**Task to complete**
Print out the data below in full, exactly as written.

**Extracted material**
┏━━
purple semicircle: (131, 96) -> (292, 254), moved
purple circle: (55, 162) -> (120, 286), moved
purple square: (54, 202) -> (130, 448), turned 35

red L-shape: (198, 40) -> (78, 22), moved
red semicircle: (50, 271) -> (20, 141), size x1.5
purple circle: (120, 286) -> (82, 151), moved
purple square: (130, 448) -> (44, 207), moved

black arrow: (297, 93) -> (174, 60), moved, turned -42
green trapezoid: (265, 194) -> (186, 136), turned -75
┗━━
**Worked solution**
purple semicircle: (131, 96) -> (292, 254), moved
purple circle: (55, 162) -> (120, 286), moved
purple square: (54, 202) -> (130, 448), turned 35

red L-shape: (198, 40) -> (78, 22), moved
red semicircle: (50, 271) -> (20, 141), size x1.5
purple circle: (120, 286) -> (82, 151), moved
purple square: (130, 448) -> (44, 207), moved

black arrow: (297, 93) -> (174, 60), moved, turned -42
green trapezoid: (265, 194) -> (186, 136), turned -75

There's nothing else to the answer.